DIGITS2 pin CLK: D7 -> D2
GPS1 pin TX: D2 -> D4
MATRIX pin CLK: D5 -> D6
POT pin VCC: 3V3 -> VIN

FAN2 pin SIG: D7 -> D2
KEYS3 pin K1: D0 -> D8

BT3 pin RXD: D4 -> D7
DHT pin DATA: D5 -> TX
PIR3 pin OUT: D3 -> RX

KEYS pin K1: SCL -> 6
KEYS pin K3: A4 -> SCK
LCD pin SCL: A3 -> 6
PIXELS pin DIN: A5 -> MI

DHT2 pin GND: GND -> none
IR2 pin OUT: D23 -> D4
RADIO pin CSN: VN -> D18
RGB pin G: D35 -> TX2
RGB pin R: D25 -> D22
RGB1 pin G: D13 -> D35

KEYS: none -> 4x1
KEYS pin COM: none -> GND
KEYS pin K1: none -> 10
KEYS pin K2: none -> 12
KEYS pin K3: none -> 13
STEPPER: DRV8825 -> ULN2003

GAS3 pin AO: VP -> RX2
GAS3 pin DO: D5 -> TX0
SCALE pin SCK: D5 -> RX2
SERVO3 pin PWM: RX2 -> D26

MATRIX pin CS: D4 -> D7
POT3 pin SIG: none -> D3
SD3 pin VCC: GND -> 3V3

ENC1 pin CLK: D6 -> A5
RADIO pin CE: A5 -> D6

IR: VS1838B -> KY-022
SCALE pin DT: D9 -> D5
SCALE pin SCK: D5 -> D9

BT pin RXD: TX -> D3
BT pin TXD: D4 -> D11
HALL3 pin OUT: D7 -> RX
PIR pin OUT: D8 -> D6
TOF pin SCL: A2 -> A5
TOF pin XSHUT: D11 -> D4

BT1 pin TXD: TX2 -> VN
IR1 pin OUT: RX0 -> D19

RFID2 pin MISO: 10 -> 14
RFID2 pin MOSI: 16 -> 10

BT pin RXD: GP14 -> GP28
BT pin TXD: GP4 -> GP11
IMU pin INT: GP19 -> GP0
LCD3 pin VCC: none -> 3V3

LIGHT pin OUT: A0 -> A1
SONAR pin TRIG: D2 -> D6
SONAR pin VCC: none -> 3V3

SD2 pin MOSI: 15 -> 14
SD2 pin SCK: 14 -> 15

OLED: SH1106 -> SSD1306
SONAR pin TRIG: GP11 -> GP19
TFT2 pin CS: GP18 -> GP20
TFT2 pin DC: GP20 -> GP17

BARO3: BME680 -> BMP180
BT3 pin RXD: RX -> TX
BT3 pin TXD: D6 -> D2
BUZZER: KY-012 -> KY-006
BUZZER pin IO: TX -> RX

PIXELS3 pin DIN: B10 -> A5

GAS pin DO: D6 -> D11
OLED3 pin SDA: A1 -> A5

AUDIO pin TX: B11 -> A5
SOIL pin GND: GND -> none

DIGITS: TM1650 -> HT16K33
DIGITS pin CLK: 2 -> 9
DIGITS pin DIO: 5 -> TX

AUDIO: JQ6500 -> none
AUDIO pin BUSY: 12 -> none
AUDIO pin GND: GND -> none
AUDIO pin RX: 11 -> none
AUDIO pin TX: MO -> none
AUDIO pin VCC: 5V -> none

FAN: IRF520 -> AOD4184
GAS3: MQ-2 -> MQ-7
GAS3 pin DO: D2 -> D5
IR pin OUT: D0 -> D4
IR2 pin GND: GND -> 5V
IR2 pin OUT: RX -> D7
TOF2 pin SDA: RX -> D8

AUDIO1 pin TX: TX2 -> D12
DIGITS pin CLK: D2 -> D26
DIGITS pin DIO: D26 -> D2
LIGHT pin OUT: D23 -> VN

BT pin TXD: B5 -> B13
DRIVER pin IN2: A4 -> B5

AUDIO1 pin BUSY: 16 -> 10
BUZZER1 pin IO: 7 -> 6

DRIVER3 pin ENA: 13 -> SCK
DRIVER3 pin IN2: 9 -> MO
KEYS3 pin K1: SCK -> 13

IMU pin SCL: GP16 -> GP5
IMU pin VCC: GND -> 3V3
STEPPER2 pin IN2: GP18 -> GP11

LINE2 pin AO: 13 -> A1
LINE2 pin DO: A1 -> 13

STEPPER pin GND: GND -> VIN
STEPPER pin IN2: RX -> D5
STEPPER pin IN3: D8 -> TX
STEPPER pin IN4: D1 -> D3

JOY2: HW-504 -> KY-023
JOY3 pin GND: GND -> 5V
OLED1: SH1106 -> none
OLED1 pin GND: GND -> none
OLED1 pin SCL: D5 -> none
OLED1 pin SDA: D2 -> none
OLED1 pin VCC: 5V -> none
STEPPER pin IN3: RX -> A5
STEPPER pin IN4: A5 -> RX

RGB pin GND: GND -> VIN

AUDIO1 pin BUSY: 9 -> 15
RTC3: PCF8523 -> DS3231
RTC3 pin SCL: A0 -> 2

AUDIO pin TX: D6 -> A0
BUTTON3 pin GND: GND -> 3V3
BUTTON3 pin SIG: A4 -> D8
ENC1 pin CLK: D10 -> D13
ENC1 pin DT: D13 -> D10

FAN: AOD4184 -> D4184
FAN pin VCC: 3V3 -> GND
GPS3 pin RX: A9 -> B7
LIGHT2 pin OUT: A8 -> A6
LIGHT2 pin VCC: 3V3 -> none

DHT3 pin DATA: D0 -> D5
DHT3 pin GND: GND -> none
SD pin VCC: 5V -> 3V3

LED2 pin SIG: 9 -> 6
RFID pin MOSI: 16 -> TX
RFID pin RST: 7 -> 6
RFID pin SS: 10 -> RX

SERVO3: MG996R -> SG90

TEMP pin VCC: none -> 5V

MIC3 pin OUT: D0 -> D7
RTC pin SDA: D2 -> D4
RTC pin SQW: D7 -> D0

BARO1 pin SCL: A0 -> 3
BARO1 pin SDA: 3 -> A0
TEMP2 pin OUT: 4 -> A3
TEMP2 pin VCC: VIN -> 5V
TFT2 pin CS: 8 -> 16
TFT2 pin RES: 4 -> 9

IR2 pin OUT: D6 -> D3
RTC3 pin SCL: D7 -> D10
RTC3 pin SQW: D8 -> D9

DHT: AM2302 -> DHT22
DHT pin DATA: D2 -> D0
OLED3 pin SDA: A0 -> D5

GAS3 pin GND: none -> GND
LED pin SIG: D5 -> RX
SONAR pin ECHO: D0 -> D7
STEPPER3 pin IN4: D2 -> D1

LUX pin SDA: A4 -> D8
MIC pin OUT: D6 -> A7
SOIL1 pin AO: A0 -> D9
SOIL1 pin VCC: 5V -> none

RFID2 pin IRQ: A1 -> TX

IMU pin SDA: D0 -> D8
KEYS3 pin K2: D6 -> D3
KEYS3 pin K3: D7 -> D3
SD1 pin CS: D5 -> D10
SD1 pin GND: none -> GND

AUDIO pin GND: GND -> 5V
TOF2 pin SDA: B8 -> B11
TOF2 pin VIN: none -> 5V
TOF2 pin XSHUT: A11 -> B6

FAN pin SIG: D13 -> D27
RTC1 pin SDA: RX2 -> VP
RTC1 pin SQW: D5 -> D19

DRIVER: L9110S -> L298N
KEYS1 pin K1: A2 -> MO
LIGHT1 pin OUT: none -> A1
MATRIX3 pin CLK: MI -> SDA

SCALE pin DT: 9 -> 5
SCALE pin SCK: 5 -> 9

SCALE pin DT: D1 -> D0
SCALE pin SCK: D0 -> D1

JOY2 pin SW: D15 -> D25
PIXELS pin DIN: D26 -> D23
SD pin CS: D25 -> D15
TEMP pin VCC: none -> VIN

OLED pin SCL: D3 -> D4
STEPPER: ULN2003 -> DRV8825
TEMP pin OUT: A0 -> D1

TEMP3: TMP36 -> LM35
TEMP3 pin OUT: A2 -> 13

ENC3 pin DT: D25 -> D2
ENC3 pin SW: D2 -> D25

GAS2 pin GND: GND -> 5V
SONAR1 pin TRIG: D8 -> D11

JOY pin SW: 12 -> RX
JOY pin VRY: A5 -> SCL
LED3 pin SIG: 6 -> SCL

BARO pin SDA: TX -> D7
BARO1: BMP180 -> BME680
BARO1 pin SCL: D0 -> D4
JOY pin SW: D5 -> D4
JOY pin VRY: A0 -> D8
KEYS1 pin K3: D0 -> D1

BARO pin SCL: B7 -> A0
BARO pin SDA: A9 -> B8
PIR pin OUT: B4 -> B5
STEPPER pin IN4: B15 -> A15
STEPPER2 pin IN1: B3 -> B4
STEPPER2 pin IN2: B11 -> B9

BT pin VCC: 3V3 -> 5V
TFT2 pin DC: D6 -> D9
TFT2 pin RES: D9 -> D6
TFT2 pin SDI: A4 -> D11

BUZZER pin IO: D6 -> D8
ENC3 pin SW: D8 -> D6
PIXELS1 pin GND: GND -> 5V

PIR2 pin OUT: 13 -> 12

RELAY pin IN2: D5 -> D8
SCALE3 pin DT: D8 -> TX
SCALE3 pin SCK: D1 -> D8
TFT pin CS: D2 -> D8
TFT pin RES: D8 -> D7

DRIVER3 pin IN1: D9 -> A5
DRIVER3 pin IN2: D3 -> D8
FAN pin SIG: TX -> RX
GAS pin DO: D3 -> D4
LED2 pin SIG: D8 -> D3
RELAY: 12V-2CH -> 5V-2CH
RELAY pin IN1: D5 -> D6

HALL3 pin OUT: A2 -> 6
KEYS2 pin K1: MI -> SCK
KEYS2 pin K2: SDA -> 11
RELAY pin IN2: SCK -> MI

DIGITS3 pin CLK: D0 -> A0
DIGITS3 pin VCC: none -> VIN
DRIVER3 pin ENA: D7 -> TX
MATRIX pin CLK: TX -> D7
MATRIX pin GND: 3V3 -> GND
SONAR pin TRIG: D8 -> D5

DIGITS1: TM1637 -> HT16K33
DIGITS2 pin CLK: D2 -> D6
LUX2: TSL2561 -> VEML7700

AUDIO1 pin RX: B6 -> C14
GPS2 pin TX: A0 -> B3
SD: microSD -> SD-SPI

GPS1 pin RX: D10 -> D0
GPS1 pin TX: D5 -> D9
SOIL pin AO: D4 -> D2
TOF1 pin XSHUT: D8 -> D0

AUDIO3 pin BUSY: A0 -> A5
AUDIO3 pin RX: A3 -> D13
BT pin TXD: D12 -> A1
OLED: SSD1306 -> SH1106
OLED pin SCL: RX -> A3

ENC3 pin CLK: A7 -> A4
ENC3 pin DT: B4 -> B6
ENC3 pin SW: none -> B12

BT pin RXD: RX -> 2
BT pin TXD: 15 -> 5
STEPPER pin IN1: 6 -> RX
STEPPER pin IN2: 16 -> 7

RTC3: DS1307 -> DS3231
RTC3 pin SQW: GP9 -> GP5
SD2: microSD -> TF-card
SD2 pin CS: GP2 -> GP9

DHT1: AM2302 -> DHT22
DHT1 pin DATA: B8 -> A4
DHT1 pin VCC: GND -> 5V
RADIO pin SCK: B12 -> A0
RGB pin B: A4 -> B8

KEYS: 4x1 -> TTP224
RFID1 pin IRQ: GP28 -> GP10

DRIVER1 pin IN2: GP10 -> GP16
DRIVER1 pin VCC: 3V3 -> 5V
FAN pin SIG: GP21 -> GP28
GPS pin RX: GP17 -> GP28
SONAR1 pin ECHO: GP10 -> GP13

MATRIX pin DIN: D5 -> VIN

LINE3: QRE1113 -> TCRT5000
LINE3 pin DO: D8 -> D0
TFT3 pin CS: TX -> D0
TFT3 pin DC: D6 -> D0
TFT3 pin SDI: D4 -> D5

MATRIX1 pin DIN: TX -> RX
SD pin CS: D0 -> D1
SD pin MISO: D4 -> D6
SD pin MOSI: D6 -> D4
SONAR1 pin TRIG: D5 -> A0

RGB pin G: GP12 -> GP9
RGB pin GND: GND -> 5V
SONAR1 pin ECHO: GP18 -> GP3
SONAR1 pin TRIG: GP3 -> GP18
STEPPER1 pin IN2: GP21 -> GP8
******************************
Gather each line from the listing above that holds "DATA".

DHT pin DATA: D5 -> TX
DHT3 pin DATA: D0 -> D5
DHT pin DATA: D2 -> D0
DHT1 pin DATA: B8 -> A4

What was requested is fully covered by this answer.